--- Material supplied Enclosed Below ---

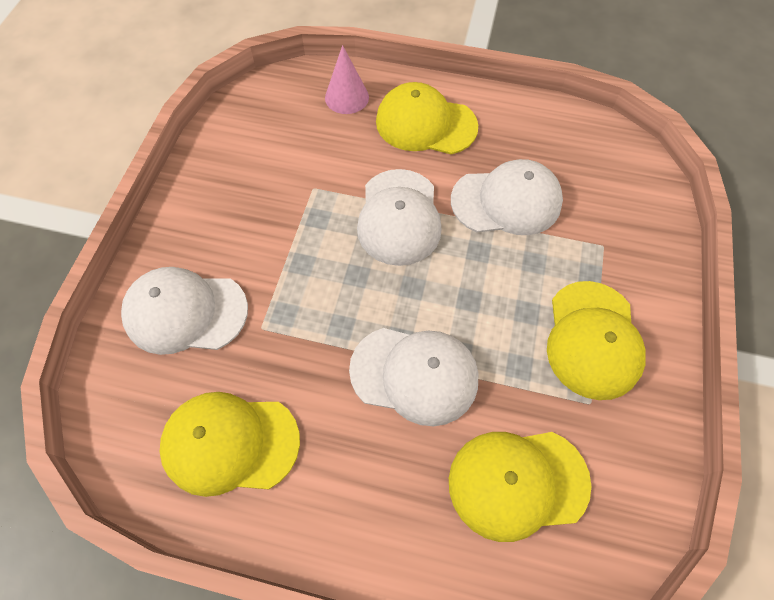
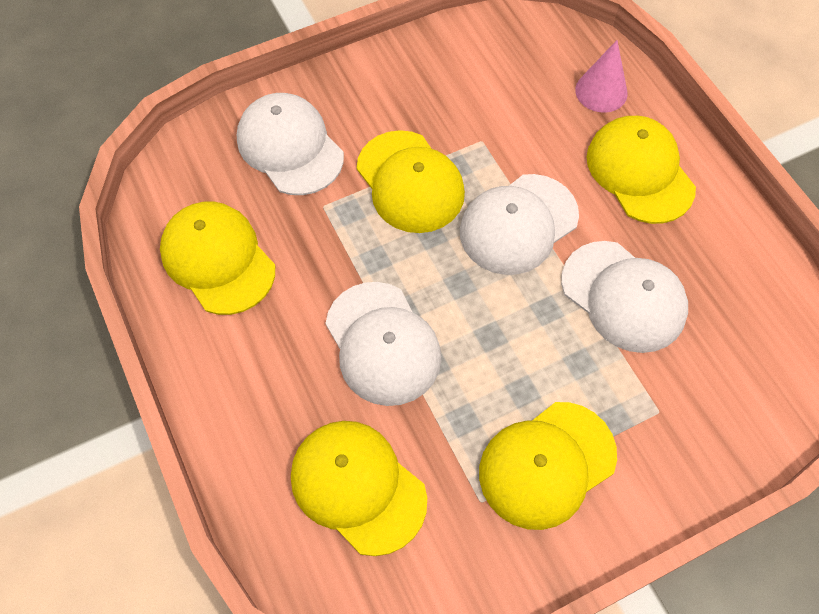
camera: 50 degrees right, 0 degrees up
(300, 255) = (410, 182): none -> yellow cap

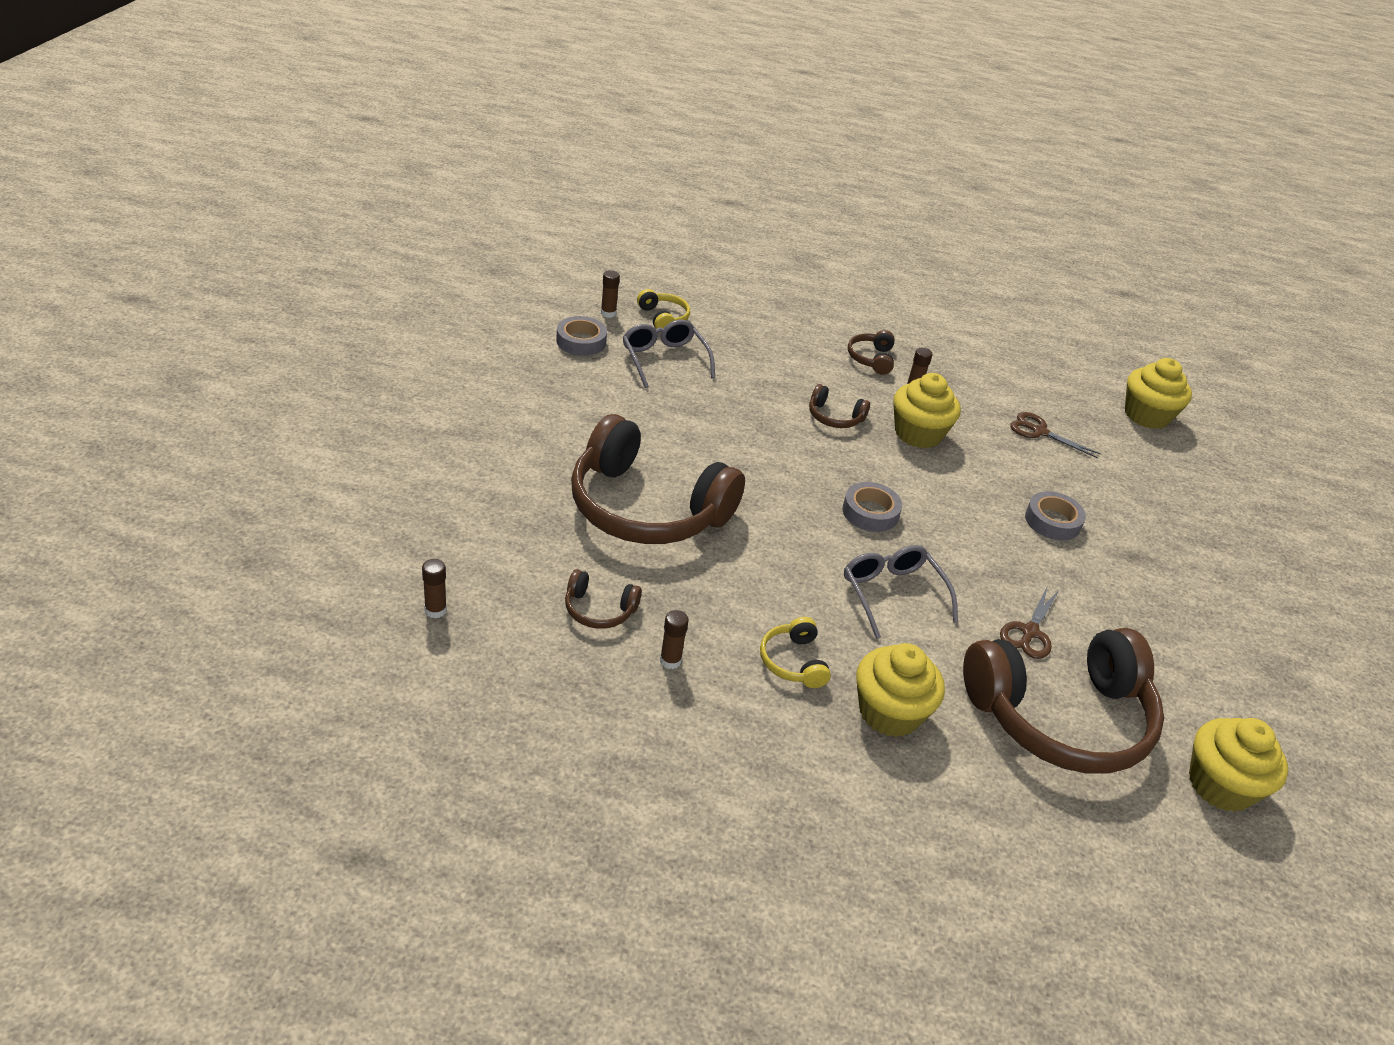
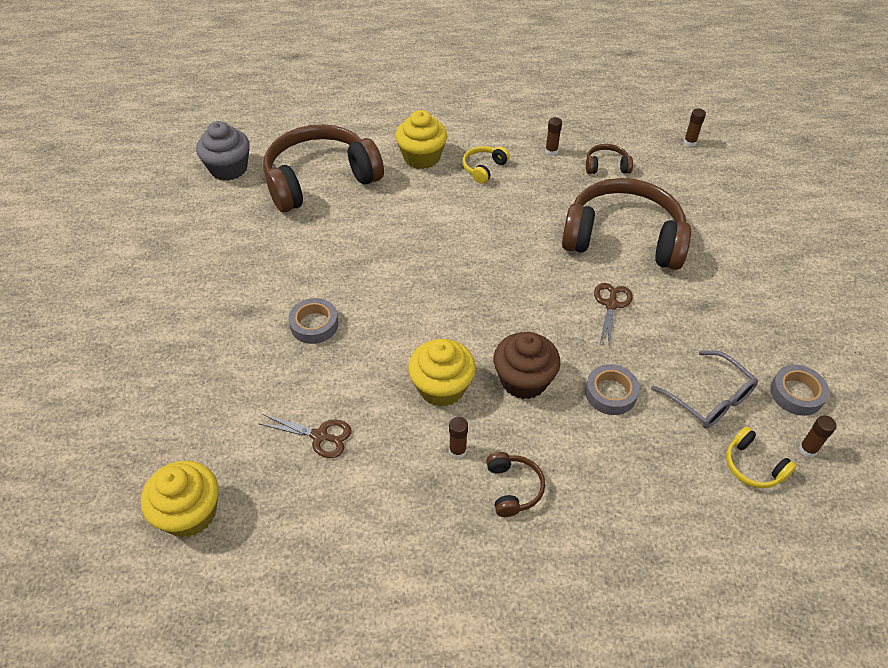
camera: 170 degrees right, 10 degrees up
(793, 661) = (483, 168): yellow headphones -> yellow headphones turned 120 degrees counterclockwise
(834, 417) = (524, 380): brown headphones -> brown cupcake
(870, 512) = (464, 285): grey tape -> grey tape (610, 393)
(892, 594) = (434, 225): grey glasses -> none
(1029, 632) = (337, 225): brown scissors -> brown scissors (611, 304)
(1220, 785) = (229, 168): yellow cupcake -> grey cupcake

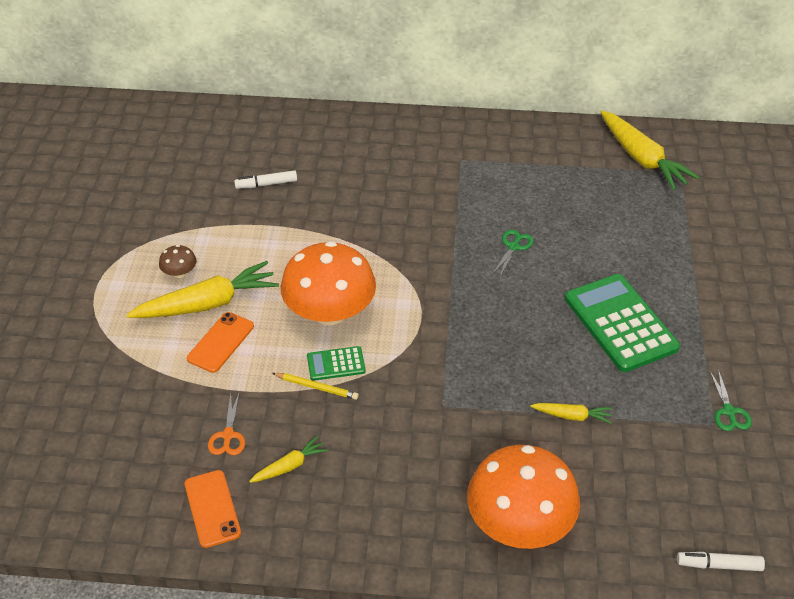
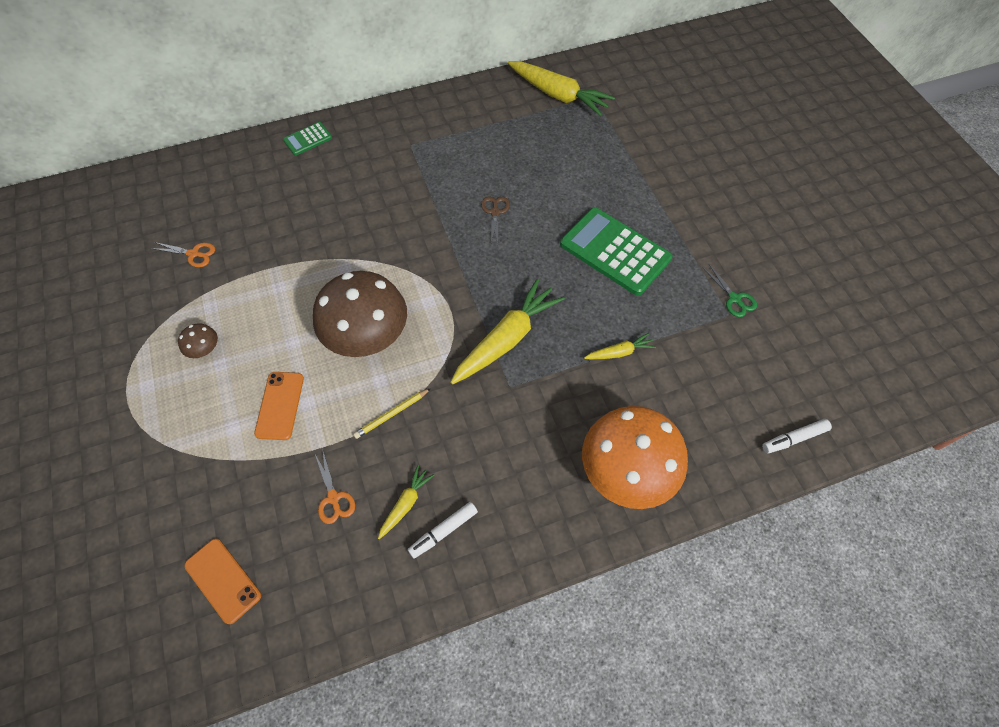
camera: 25 degrees left, 15 degrees up
(208, 303) = (248, 370): yellow carrot -> yellow carrot (507, 339)
(210, 191) = (193, 254): none -> orange scissors
(212, 508) = (355, 579): orange phone -> orange phone (223, 580)
(266, 184) = (245, 228): white marker -> white marker (443, 531)
(317, 387) = (391, 414): yellow pencil -> yellow pencil turned 150 degrees clockwise
(330, 312) = (367, 335): orange mushroom -> brown mushroom
(336, 364) = (397, 384): green calculator -> green calculator (308, 139)
(513, 247) = (495, 212): green scissors -> brown scissors

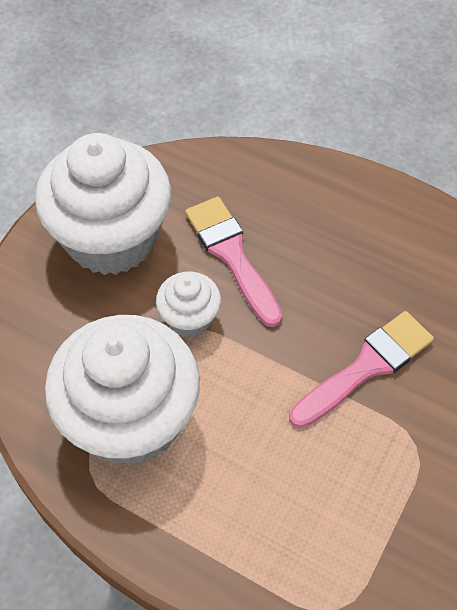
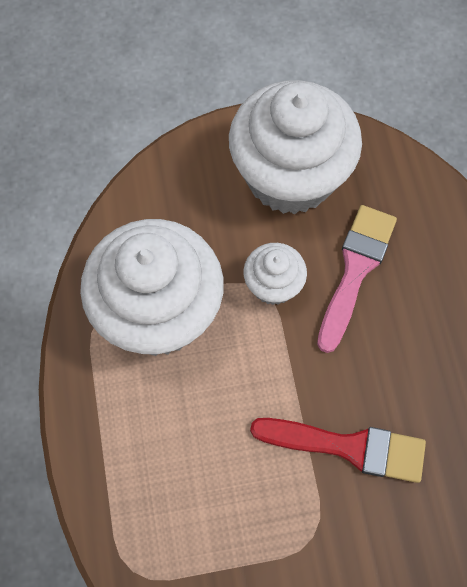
camera: 50 degrees right, 10 degrees up
(366, 367) = (348, 447): pink brush -> red brush

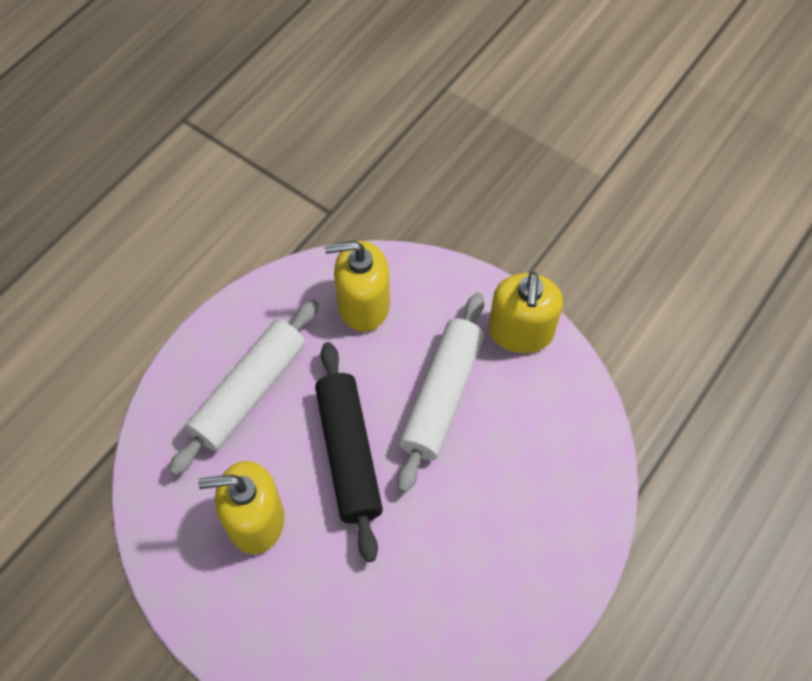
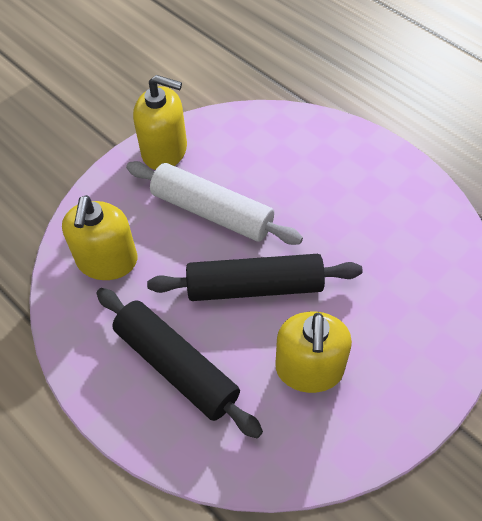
camera: 80 degrees left, 5 degrees down
(249, 392) = (176, 366): white rolling pin -> black rolling pin

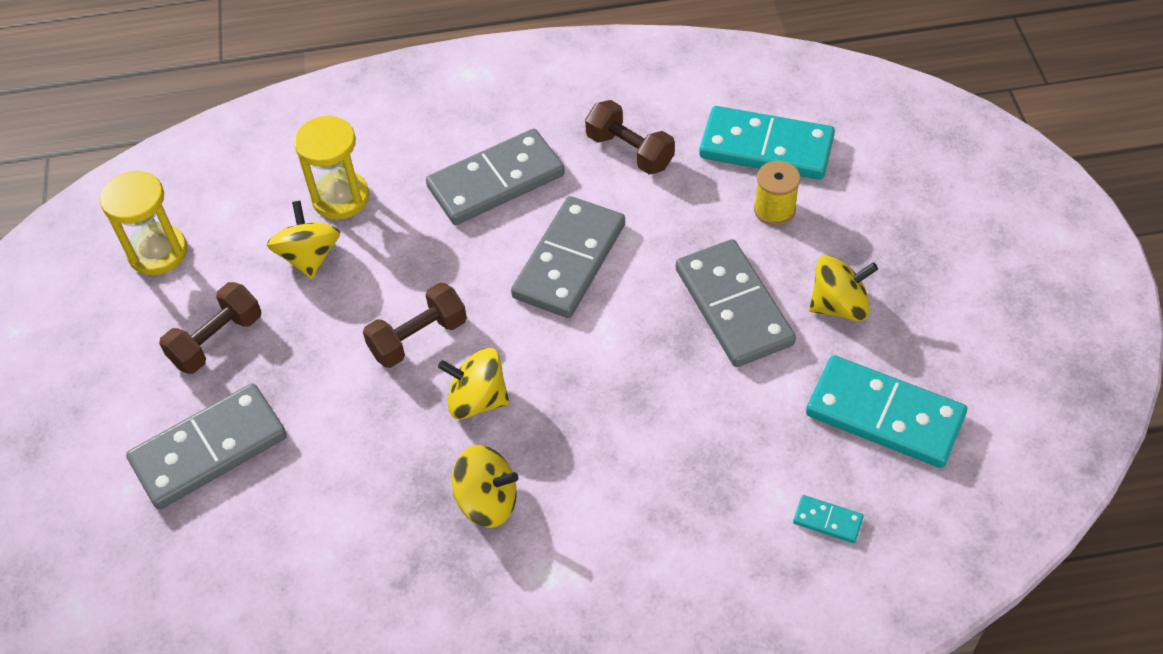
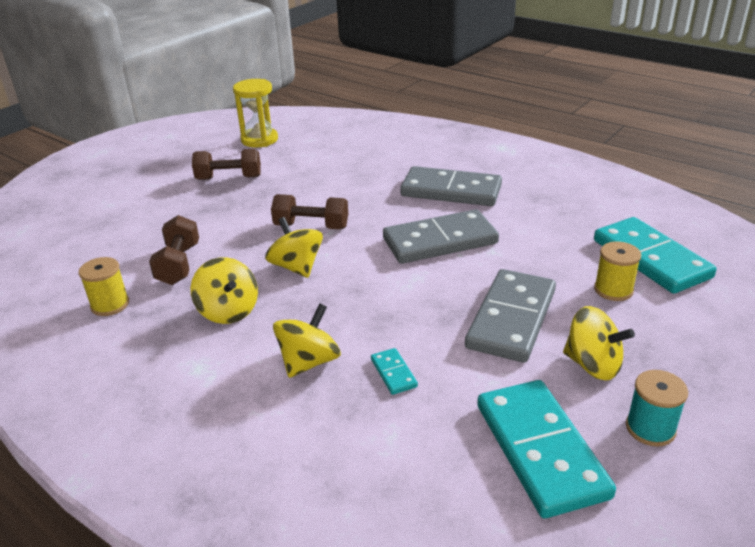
camera: 45 degrees right, 20 degrees down
(209, 450) = (159, 211): grey domino -> none
(309, 257) = (315, 172): yellow spinning top -> yellow spinning top (309, 362)
(340, 198) = (364, 160): yellow hourglass -> none
(358, 596) = (110, 304): none -> yellow spool
(630, 151) = (550, 216): brown dumbbell -> brown dumbbell (179, 264)
(827, 521) = (402, 478): turquoise domino -> turquoise domino (393, 373)
(930, 334) = (650, 428): none -> turquoise spool

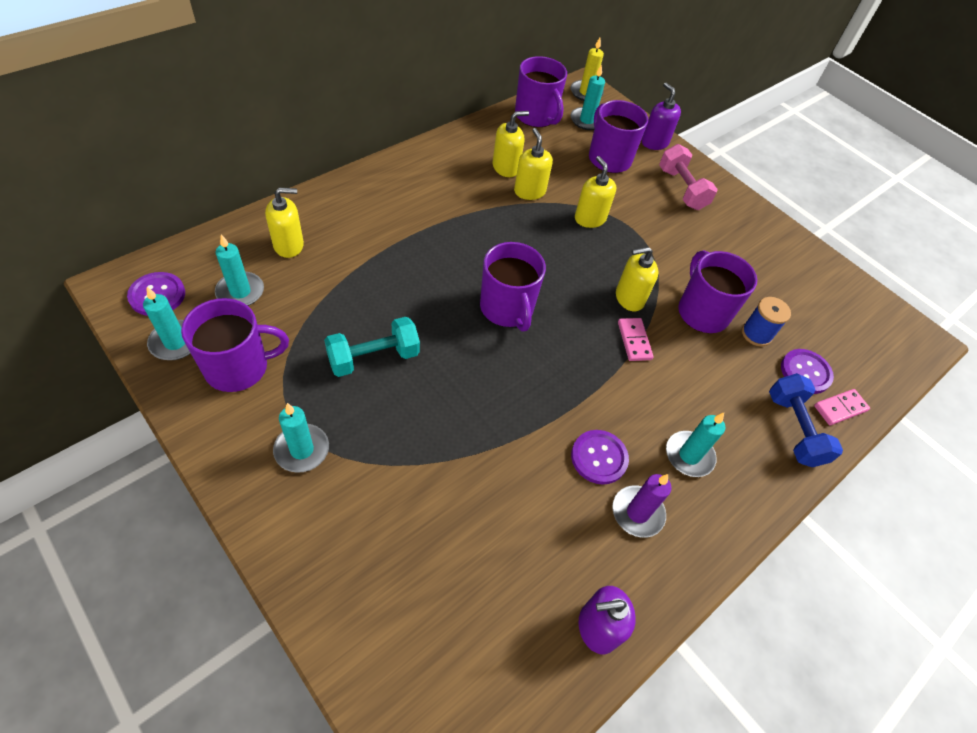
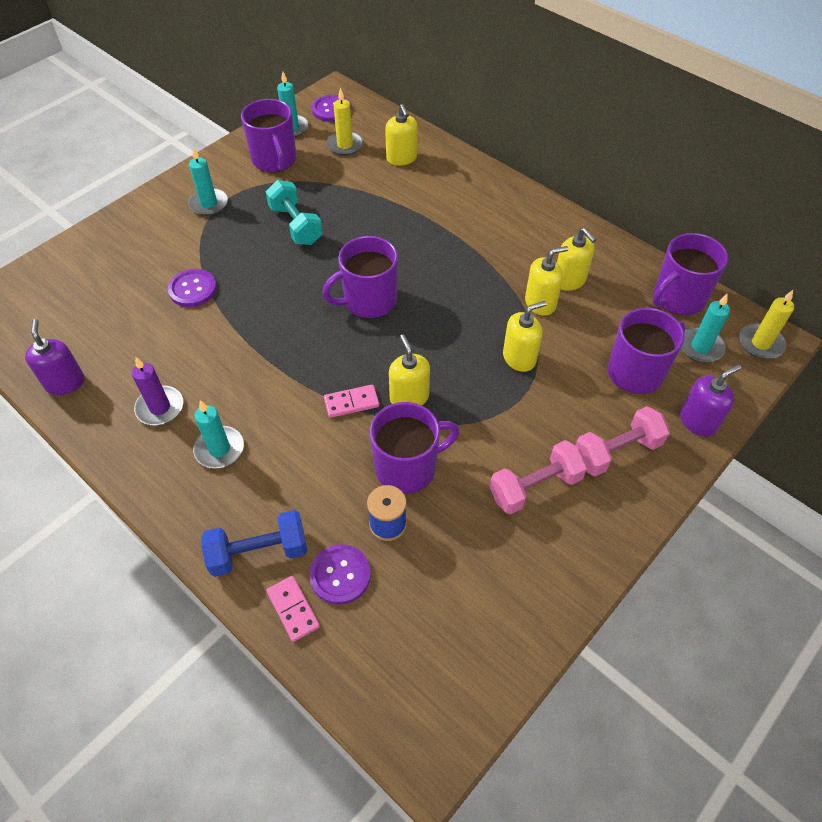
camera: 90 degrees right, 0 degrees up
(240, 292) = (345, 145): turquoise candle -> yellow candle
(599, 458) = (213, 378): purple button -> purple button (192, 289)
(715, 239) = (535, 487): none -> pink dumbbell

--- End of Enclosed Material supplied ---

What is being asked:
All the lines above are to be reproduced exactly, except the pictures.

Result of this exercise:
camera: 50 degrees right, 0 degrees up
(300, 255) = (410, 182): none -> yellow cap

camera: 170 degrees right, 10 degrees up
(793, 661) = (483, 168): yellow headphones -> yellow headphones turned 120 degrees counterclockwise
(834, 417) = (524, 380): brown headphones -> brown cupcake
(870, 512) = (464, 285): grey tape -> grey tape (610, 393)
(892, 594) = (434, 225): grey glasses -> none
(1029, 632) = (337, 225): brown scissors -> brown scissors (611, 304)
(1220, 785) = (229, 168): yellow cupcake -> grey cupcake

camera: 25 degrees left, 15 degrees up
(208, 303) = (248, 370): yellow carrot -> yellow carrot (507, 339)
(210, 191) = (193, 254): none -> orange scissors
(212, 508) = (355, 579): orange phone -> orange phone (223, 580)
(266, 184) = (245, 228): white marker -> white marker (443, 531)
(317, 387) = (391, 414): yellow pencil -> yellow pencil turned 150 degrees clockwise
(330, 312) = (367, 335): orange mushroom -> brown mushroom
(336, 364) = (397, 384): green calculator -> green calculator (308, 139)
(513, 247) = (495, 212): green scissors -> brown scissors

camera: 50 degrees right, 10 degrees up
(366, 367) = (348, 447): pink brush -> red brush

camera: 80 degrees left, 5 degrees down
(249, 392) = (176, 366): white rolling pin -> black rolling pin

camera: 45 degrees right, 20 degrees down
(209, 450) = (159, 211): grey domino -> none
(309, 257) = (315, 172): yellow spinning top -> yellow spinning top (309, 362)
(340, 198) = (364, 160): yellow hourglass -> none
(358, 596) = (110, 304): none -> yellow spool
(630, 151) = (550, 216): brown dumbbell -> brown dumbbell (179, 264)
(827, 521) = (402, 478): turquoise domino -> turquoise domino (393, 373)
(930, 334) = (650, 428): none -> turquoise spool

camera: 90 degrees right, 0 degrees up
(240, 292) = (345, 145): turquoise candle -> yellow candle
(599, 458) = (213, 378): purple button -> purple button (192, 289)
(715, 239) = (535, 487): none -> pink dumbbell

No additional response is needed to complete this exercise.